-- Opening Marker --
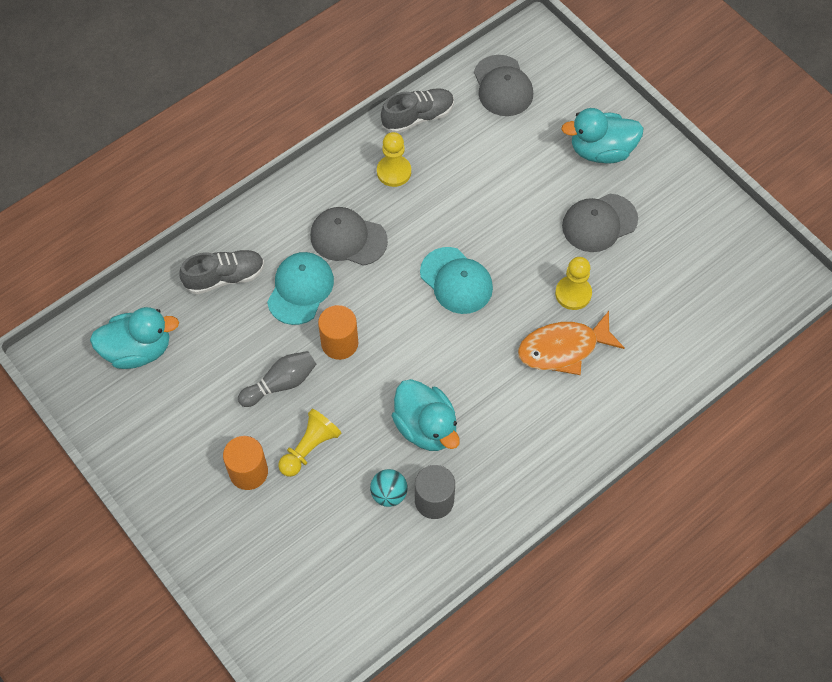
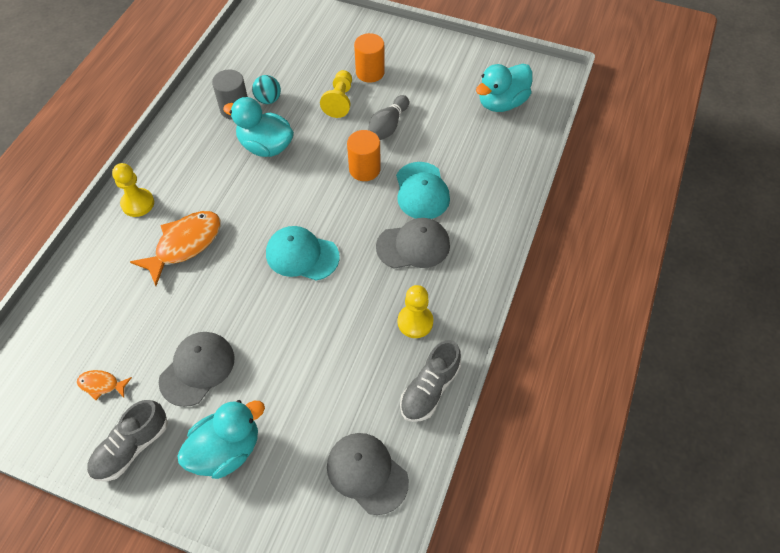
camera: 150 degrees right, 5 degrees down
grey shoe [180,250,264,294] -> grey shoe moved to [87,400,168,481]
yellow pawn [555,257,592,310] -> yellow pawn moved to [112,163,154,217]
none -> orange fish [77,370,132,400]

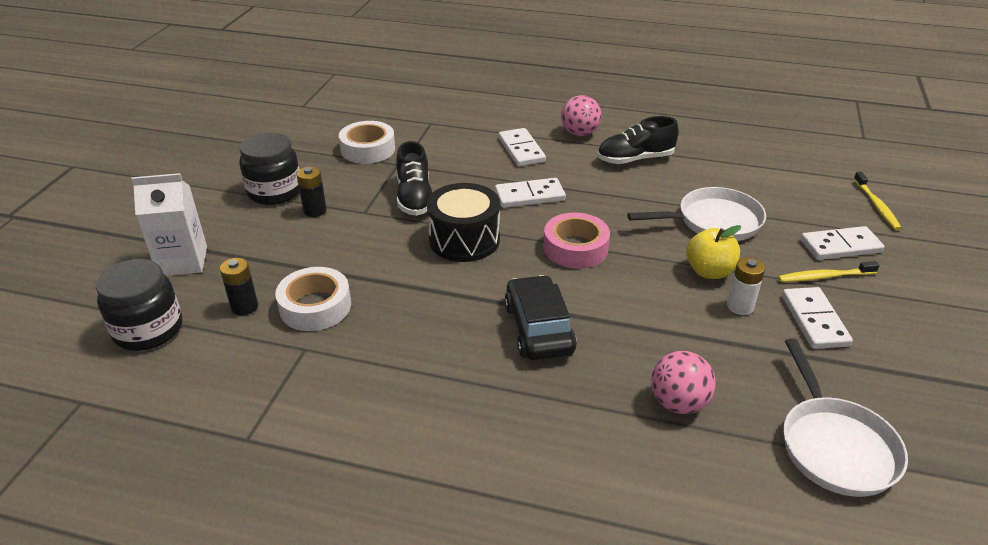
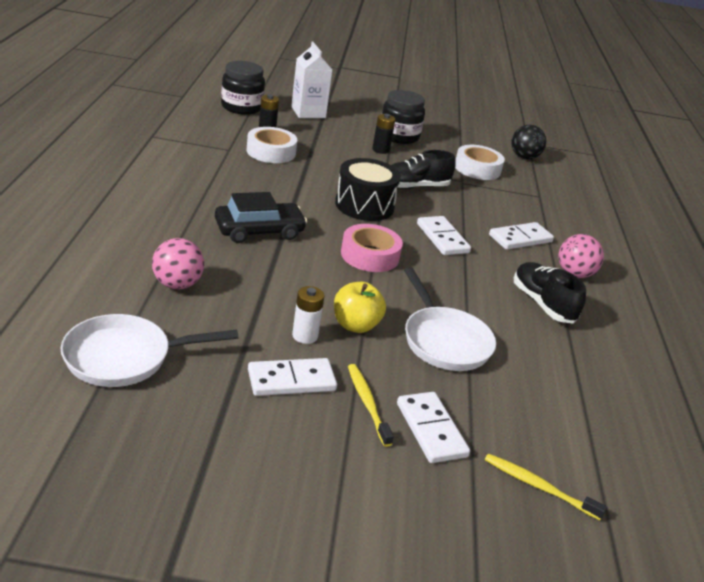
camera: 75 degrees right, 5 degrees down
yellow toothbrush [854,172,902,230] -> yellow toothbrush turned 45 degrees clockwise [485,453,607,520]
none -> black ball [511,125,546,159]

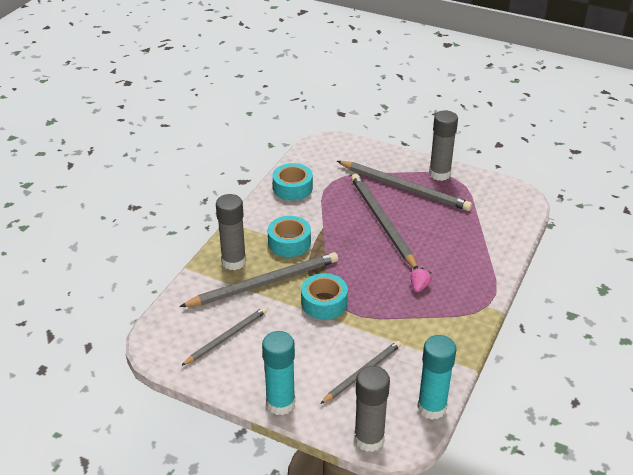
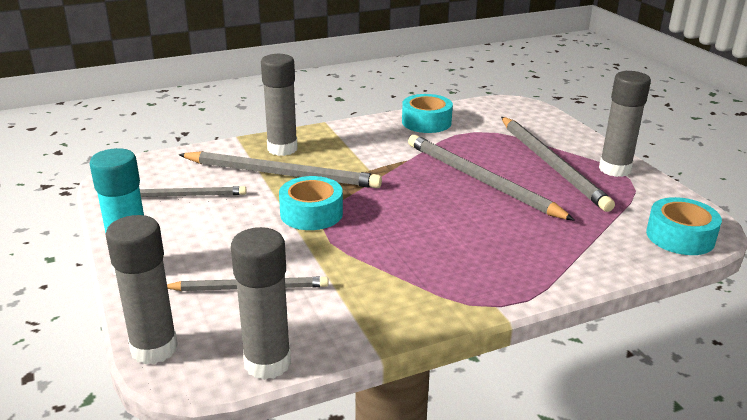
camera: 40 degrees right, 10 degrees down
turquoise tape [268,216,311,257] -> turquoise tape moved to [646,197,722,255]
grey pencil [351,174,418,268] -> grey pencil turned 60 degrees counterclockwise [408,135,575,221]
pink strawberry [410,268,432,292] -> none
turquoise glue stick [417,335,456,420] -> grey glue stick [231,227,291,380]

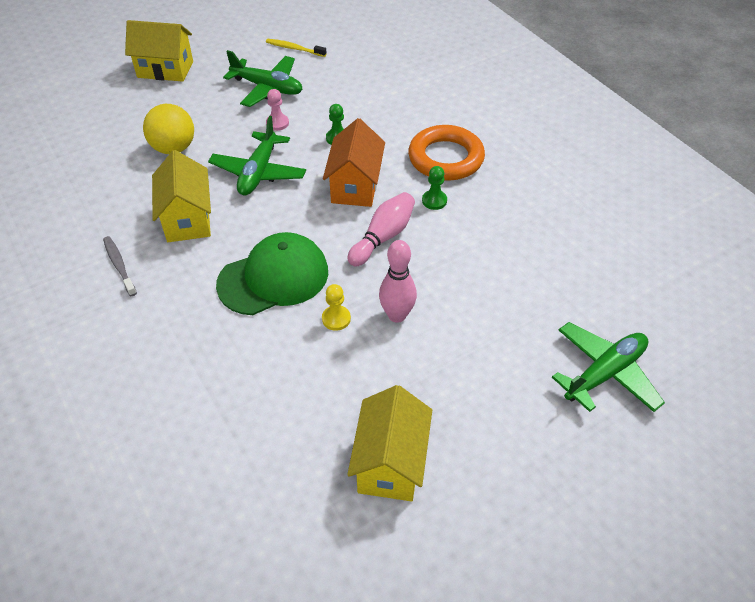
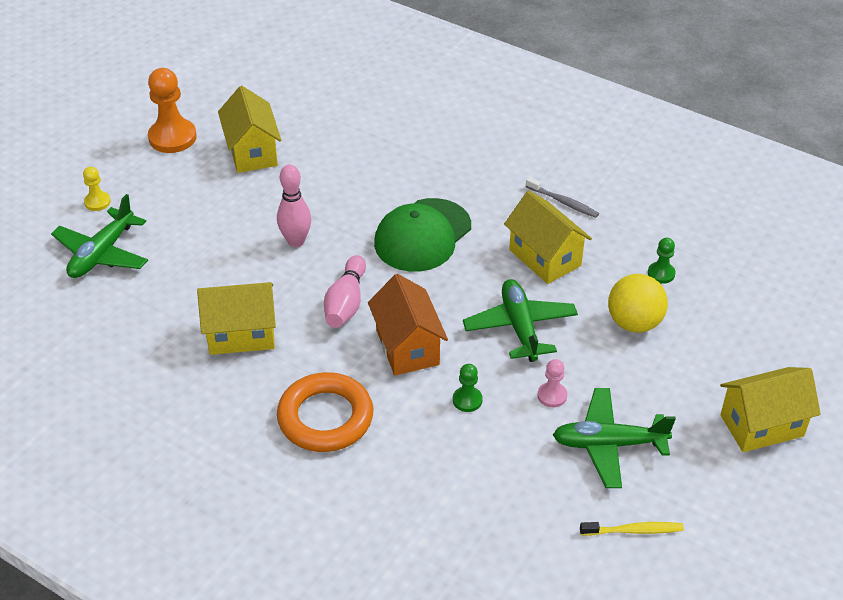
camera: 155 degrees right, 5 degrees down
yellow pawn [322,284,351,331] -> yellow pawn moved to [83,167,111,211]
green pawn [422,166,447,210] -> green pawn moved to [648,238,676,284]
none -> orange pawn [148,68,197,153]
none -> yellow house [197,282,276,355]

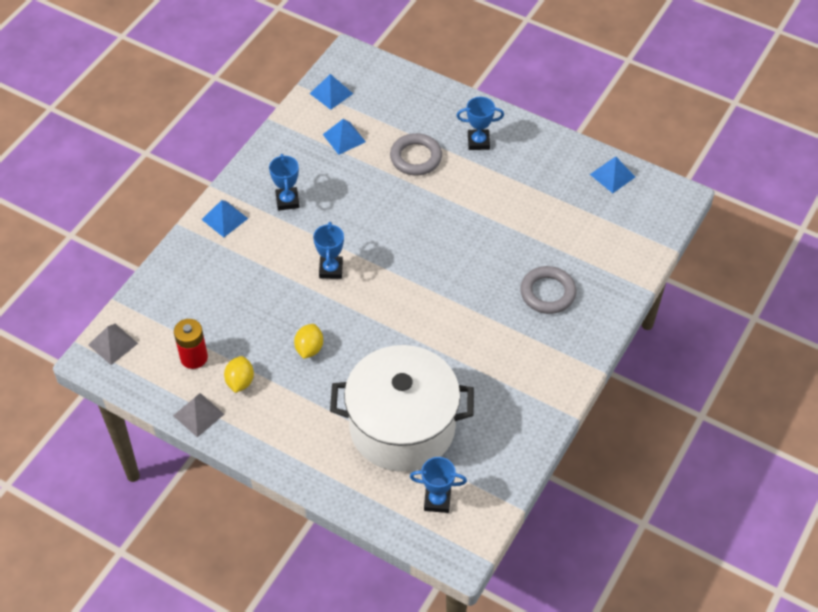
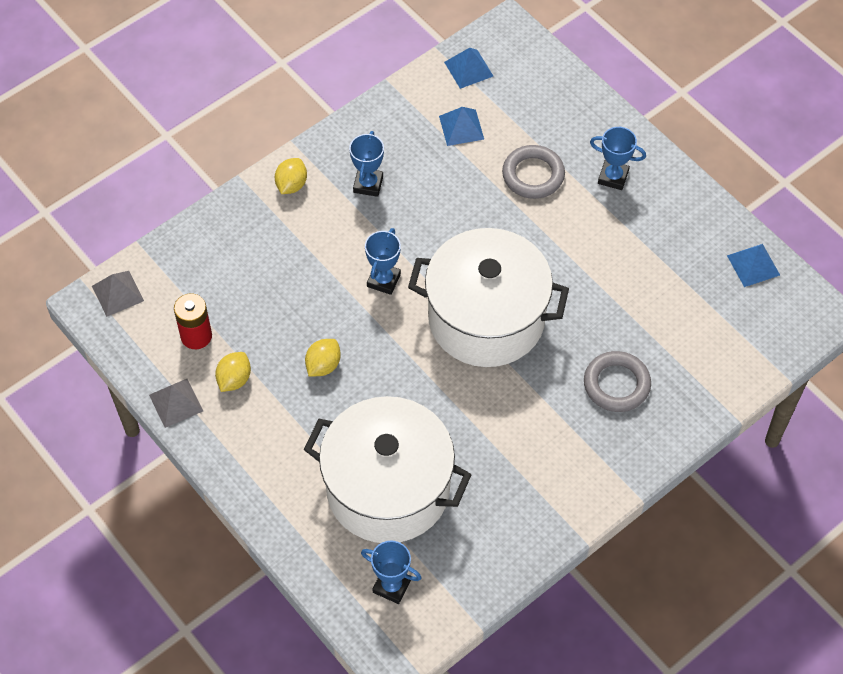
camera: 20 degrees right, 5 degrees up
blue pyramid [201,200,248,237] -> yellow lemon [275,158,307,194]
none -> white pot [408,228,569,367]

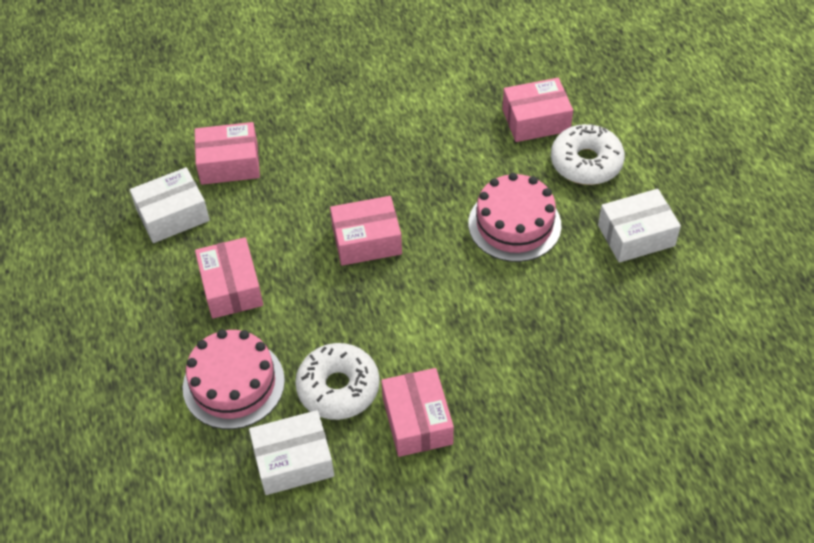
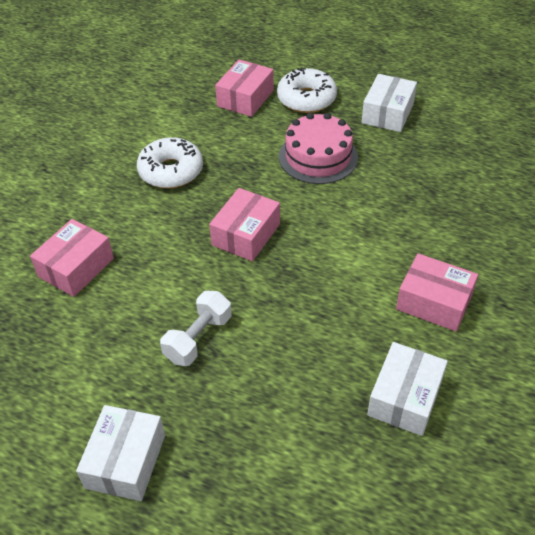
camera: 50 degrees left, 5 degrees down
white box [130,167,210,243] -> white box moved to [76,405,165,501]
pink cake [183,329,285,429] -> none
pink box [195,237,263,319] -> white dumbbell [160,291,232,366]
white donut [295,343,380,420] -> white donut moved to [137,137,203,189]

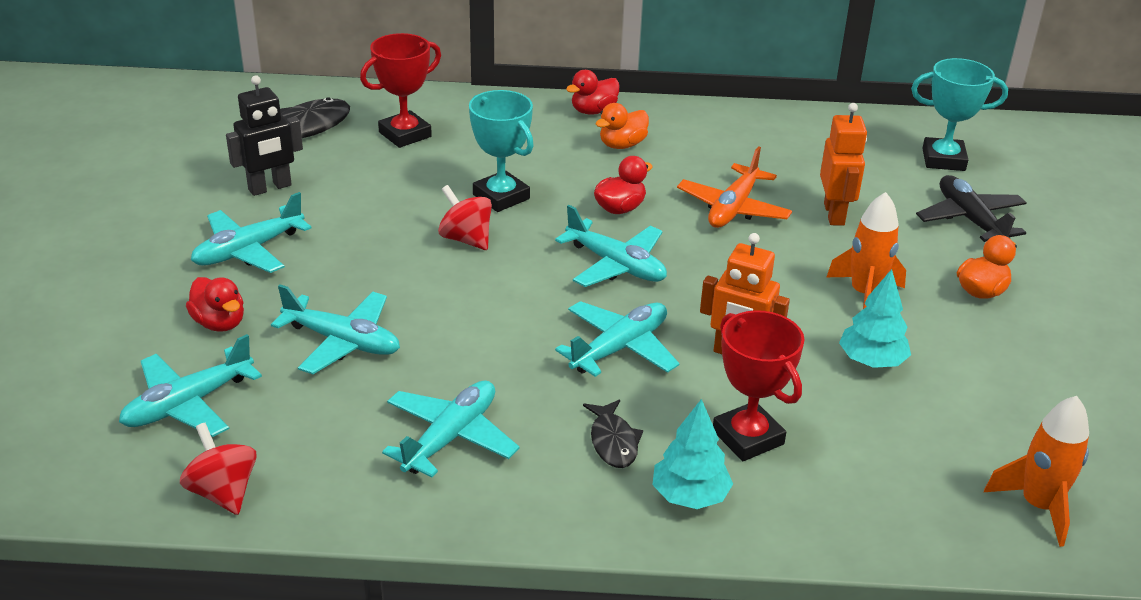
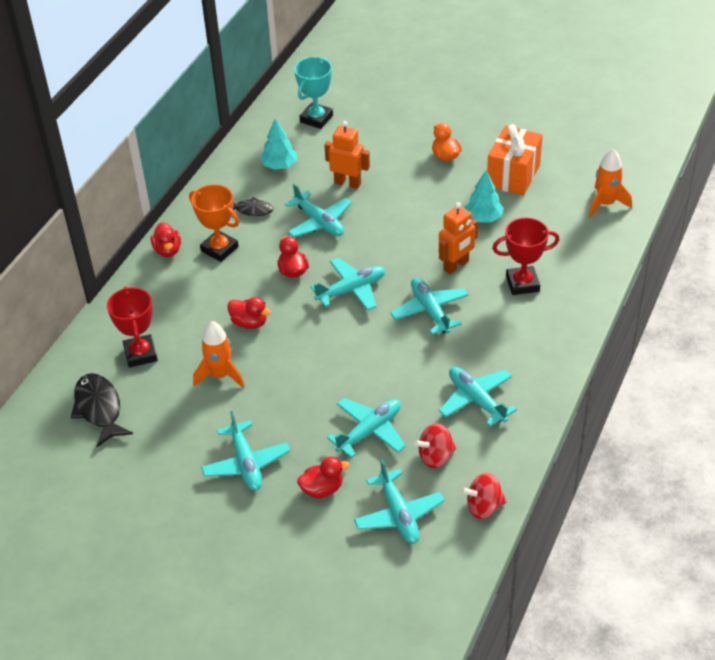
camera: 65 degrees left, 10 degrees up
black robot [226,75,303,196] -> none
red spinning top [438,185,492,250] -> red spinning top moved to [414,423,456,468]
turquoise trophy [469,90,534,212] -> red duck [227,297,271,329]
black fish [583,400,643,468] -> black fish moved to [233,197,273,216]
orange duck [596,103,649,149] -> orange trophy [189,184,239,262]
turquoise tree [652,399,733,509] -> turquoise tree moved to [260,119,297,170]
orange plane [677,146,792,228] -> turquoise plane [285,183,352,237]
orange rocket [827,192,906,309] -> orange rocket moved to [193,321,245,388]
black plane [916,175,1027,242] -> none
none -> orange gift [487,124,543,196]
-- Closing Marker --
WHAT YOU ARE ASKED TO DO:
Transcribe the records in full and exactly. Pictures stay out.

ANSWER BELOW:
camera: 150 degrees right, 5 degrees down
grey shoe [180,250,264,294] -> grey shoe moved to [87,400,168,481]
yellow pawn [555,257,592,310] -> yellow pawn moved to [112,163,154,217]
none -> orange fish [77,370,132,400]

camera: 75 degrees right, 5 degrees down
yellow toothbrush [854,172,902,230] -> yellow toothbrush turned 45 degrees clockwise [485,453,607,520]
none -> black ball [511,125,546,159]

camera: 40 degrees right, 10 degrees down
turquoise tape [268,216,311,257] -> turquoise tape moved to [646,197,722,255]
grey pencil [351,174,418,268] -> grey pencil turned 60 degrees counterclockwise [408,135,575,221]
pink strawberry [410,268,432,292] -> none
turquoise glue stick [417,335,456,420] -> grey glue stick [231,227,291,380]

camera: 155 degrees right, 5 degrees down
yellow pawn [322,284,351,331] -> yellow pawn moved to [83,167,111,211]
green pawn [422,166,447,210] -> green pawn moved to [648,238,676,284]
none -> orange pawn [148,68,197,153]
none -> yellow house [197,282,276,355]

camera: 20 degrees right, 5 degrees up
blue pyramid [201,200,248,237] -> yellow lemon [275,158,307,194]
none -> white pot [408,228,569,367]

camera: 50 degrees left, 5 degrees down
white box [130,167,210,243] -> white box moved to [76,405,165,501]
pink cake [183,329,285,429] -> none
pink box [195,237,263,319] -> white dumbbell [160,291,232,366]
white donut [295,343,380,420] -> white donut moved to [137,137,203,189]

camera: 65 degrees left, 10 degrees up
black robot [226,75,303,196] -> none
red spinning top [438,185,492,250] -> red spinning top moved to [414,423,456,468]
turquoise trophy [469,90,534,212] -> red duck [227,297,271,329]
black fish [583,400,643,468] -> black fish moved to [233,197,273,216]
orange duck [596,103,649,149] -> orange trophy [189,184,239,262]
turquoise tree [652,399,733,509] -> turquoise tree moved to [260,119,297,170]
orange plane [677,146,792,228] -> turquoise plane [285,183,352,237]
orange rocket [827,192,906,309] -> orange rocket moved to [193,321,245,388]
black plane [916,175,1027,242] -> none
none -> orange gift [487,124,543,196]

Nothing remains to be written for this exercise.